Output all of the records exactly, word for word.

##### Material shown

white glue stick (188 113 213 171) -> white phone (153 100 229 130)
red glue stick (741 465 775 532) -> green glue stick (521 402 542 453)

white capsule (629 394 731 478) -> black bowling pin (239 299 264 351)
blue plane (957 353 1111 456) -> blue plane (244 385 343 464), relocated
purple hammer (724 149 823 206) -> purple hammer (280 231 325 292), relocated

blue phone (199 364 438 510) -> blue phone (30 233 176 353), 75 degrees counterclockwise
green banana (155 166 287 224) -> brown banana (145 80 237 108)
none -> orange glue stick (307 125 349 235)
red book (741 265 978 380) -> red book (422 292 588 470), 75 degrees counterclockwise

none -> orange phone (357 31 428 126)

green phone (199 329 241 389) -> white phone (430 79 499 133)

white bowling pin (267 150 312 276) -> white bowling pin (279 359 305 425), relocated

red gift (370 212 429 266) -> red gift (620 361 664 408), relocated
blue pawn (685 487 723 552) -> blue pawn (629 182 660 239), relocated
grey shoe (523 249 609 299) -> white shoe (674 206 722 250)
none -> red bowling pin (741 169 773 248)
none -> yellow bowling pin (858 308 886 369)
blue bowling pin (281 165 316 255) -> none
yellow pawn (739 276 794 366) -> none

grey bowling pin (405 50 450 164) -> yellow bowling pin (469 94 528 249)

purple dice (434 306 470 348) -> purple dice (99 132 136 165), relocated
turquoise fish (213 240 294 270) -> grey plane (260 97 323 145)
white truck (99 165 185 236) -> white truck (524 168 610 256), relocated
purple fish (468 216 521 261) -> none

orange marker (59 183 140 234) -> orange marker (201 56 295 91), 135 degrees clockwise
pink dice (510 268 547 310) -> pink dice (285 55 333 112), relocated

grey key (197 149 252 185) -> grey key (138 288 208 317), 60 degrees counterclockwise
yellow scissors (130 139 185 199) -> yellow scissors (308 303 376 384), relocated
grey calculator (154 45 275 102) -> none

##########

- Written response -
white glue stick (188 113 213 171) -> white phone (153 100 229 130)
red glue stick (741 465 775 532) -> green glue stick (521 402 542 453)

white capsule (629 394 731 478) -> black bowling pin (239 299 264 351)
blue plane (957 353 1111 456) -> blue plane (244 385 343 464), relocated
purple hammer (724 149 823 206) -> purple hammer (280 231 325 292), relocated

blue phone (199 364 438 510) -> blue phone (30 233 176 353), 75 degrees counterclockwise
green banana (155 166 287 224) -> brown banana (145 80 237 108)
none -> orange glue stick (307 125 349 235)
red book (741 265 978 380) -> red book (422 292 588 470), 75 degrees counterclockwise

none -> orange phone (357 31 428 126)

green phone (199 329 241 389) -> white phone (430 79 499 133)

white bowling pin (267 150 312 276) -> white bowling pin (279 359 305 425), relocated

red gift (370 212 429 266) -> red gift (620 361 664 408), relocated
blue pawn (685 487 723 552) -> blue pawn (629 182 660 239), relocated
grey shoe (523 249 609 299) -> white shoe (674 206 722 250)
none -> red bowling pin (741 169 773 248)
none -> yellow bowling pin (858 308 886 369)
blue bowling pin (281 165 316 255) -> none
yellow pawn (739 276 794 366) -> none

grey bowling pin (405 50 450 164) -> yellow bowling pin (469 94 528 249)

purple dice (434 306 470 348) -> purple dice (99 132 136 165), relocated
turquoise fish (213 240 294 270) -> grey plane (260 97 323 145)
white truck (99 165 185 236) -> white truck (524 168 610 256), relocated
purple fish (468 216 521 261) -> none

orange marker (59 183 140 234) -> orange marker (201 56 295 91), 135 degrees clockwise
pink dice (510 268 547 310) -> pink dice (285 55 333 112), relocated

grey key (197 149 252 185) -> grey key (138 288 208 317), 60 degrees counterclockwise
yellow scissors (130 139 185 199) -> yellow scissors (308 303 376 384), relocated
grey calculator (154 45 275 102) -> none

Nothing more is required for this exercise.